▶ [ABOUT THIS TASK] Nothing should appear in the answer except the lines from the one containing "grey 1x1 brick" through the end of the listing, repeated exactly.

▶ [DATA SUPPLIED]
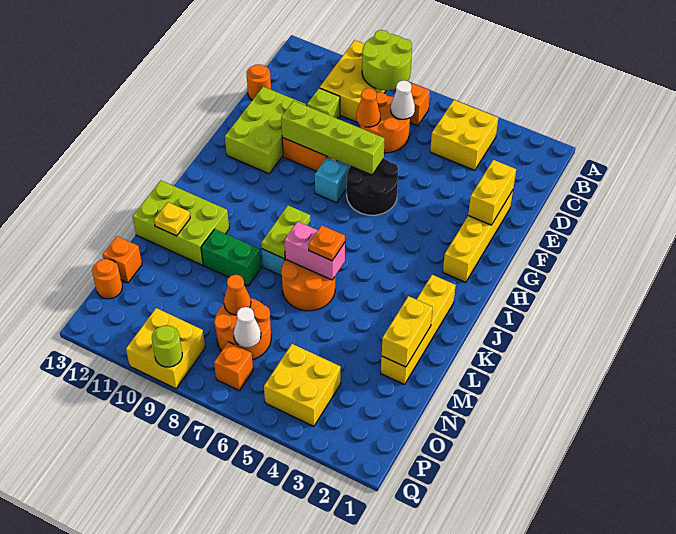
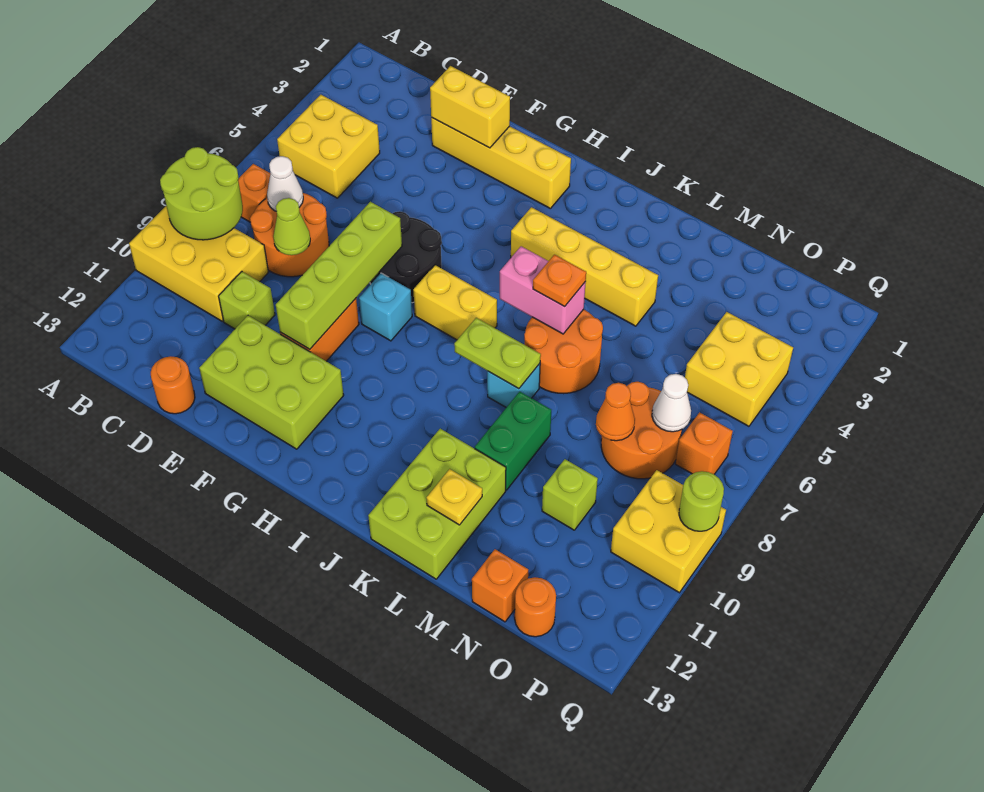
orange 1x1 cone [356,88,380,127] -> lime 1x1 cone [273,198,310,255]
yellow 1x4 brick [381,275,456,385] -> yellow 1x4 brick moved to [511,207,658,326]
pink 1x2 brick [284,221,345,280] -> pink 1x2 brick turned to [500,246,586,334]
yellow 1x2 brick [382,296,433,367] -> yellow 1x2 brick moved to [413,265,497,340]
none -> lime 1x1 brick [542,459,598,530]

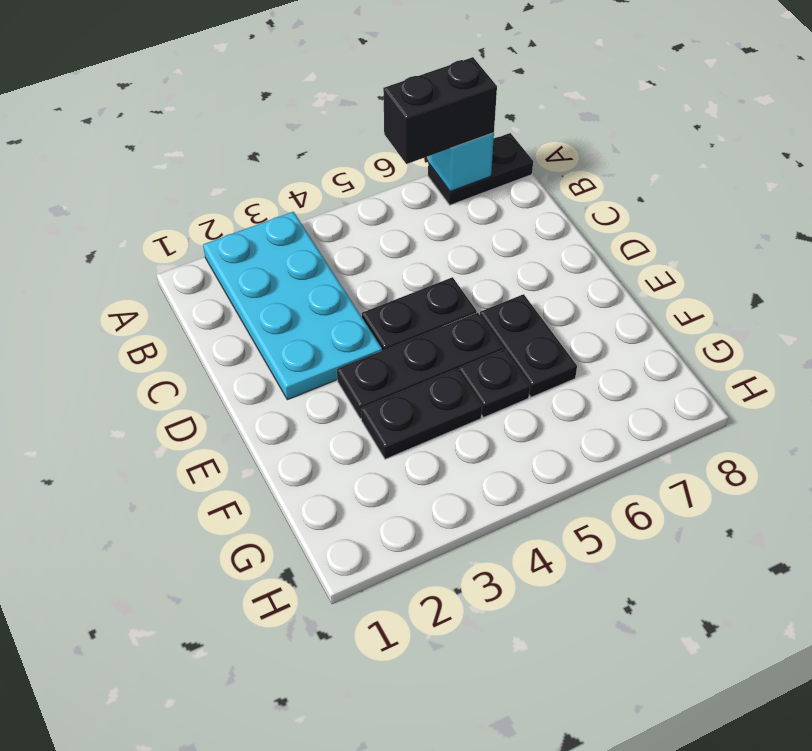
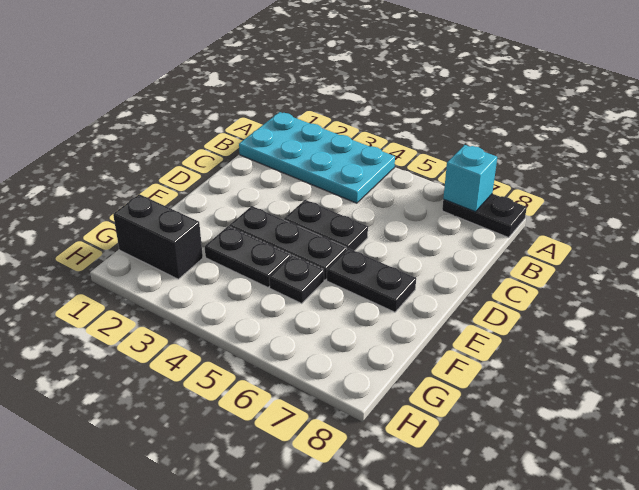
cyan 2x4 plate [203,212,382,400] -> cyan 2x4 plate turned to [239,112,395,203]
black 1x2 brick [383,57,497,164] -> black 1x2 brick moved to [113,194,203,279]
black 1x2 plate [480,294,577,397] -> black 1x2 plate turned to [327,248,416,312]

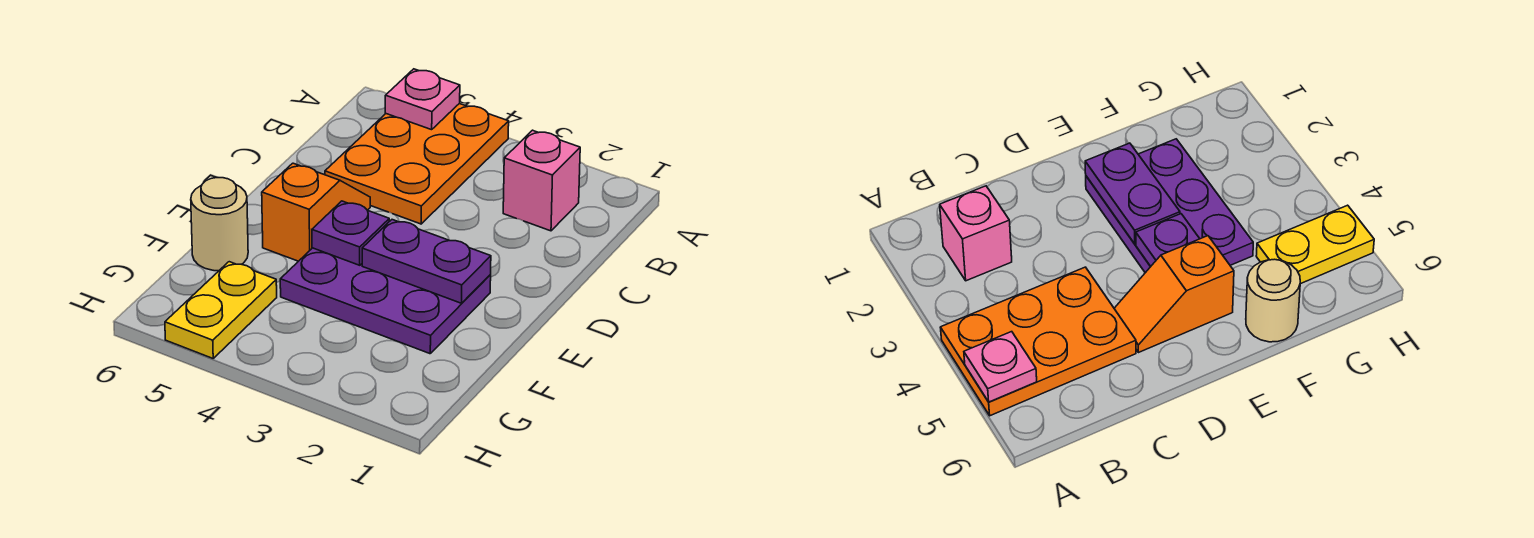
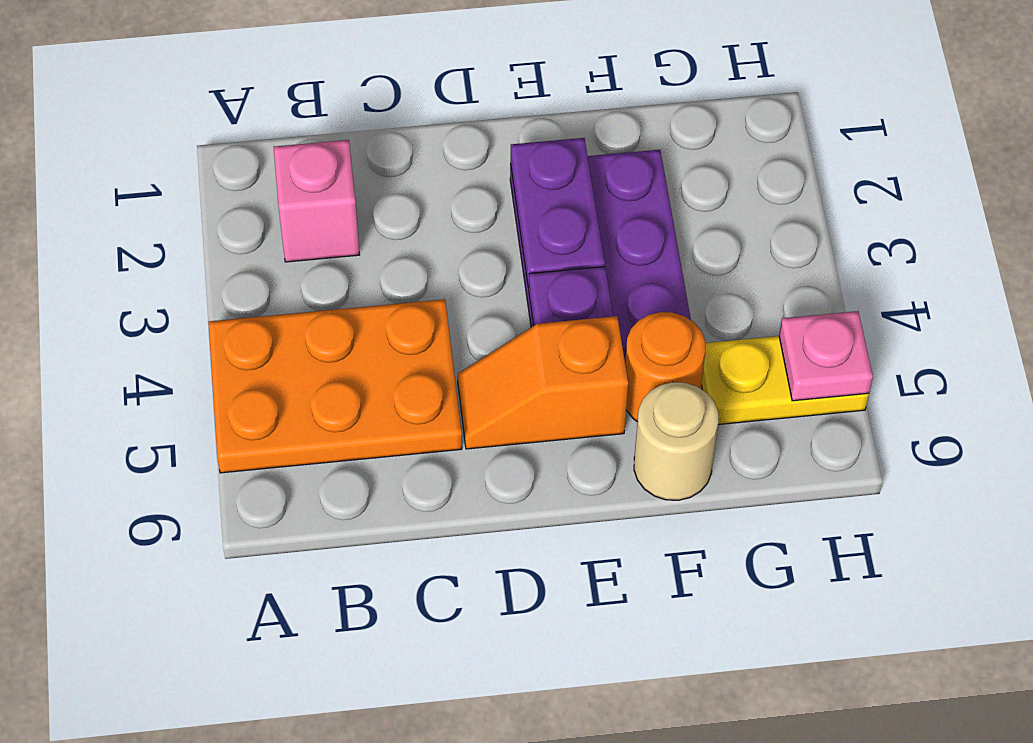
pink 1x1 plate [385,69,460,130] -> pink 1x1 plate moved to [779,311,873,401]
none -> orange 1x1 round brick [625,312,705,422]

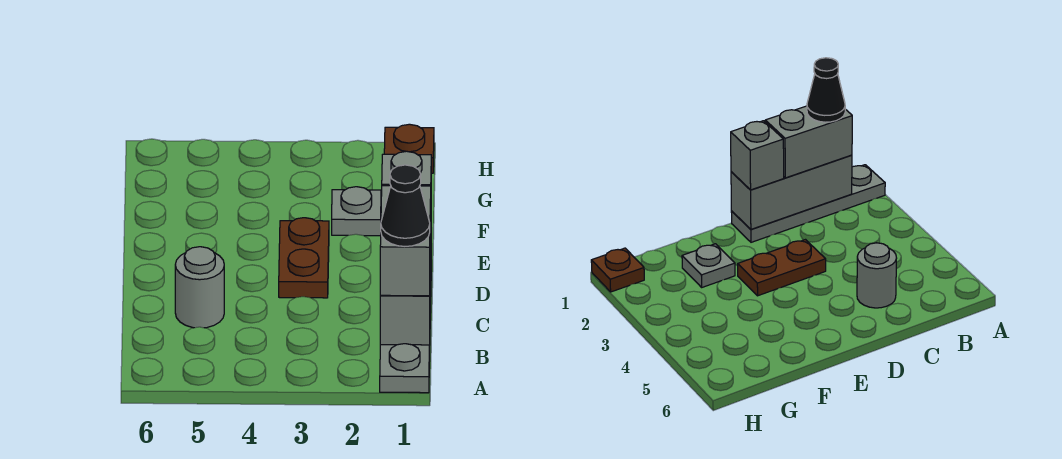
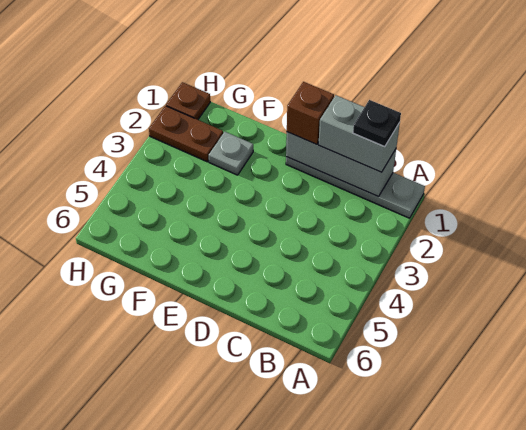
black 1x1 cone [381,165,430,246] -> black 1x1 plate [353,100,401,147]
grey 1x1 round brick [175,247,224,328] -> none
grey 1x1 brick [382,151,431,186] -> brown 1x1 brick [287,82,334,144]
brown 1x2 plate [279,218,329,298] -> brown 1x2 plate moved to [149,106,223,162]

▶ [WRITTEN REPLY]
grey 1x1 brick [382,151,431,186] -> brown 1x1 brick [287,82,334,144]
brown 1x2 plate [279,218,329,298] -> brown 1x2 plate moved to [149,106,223,162]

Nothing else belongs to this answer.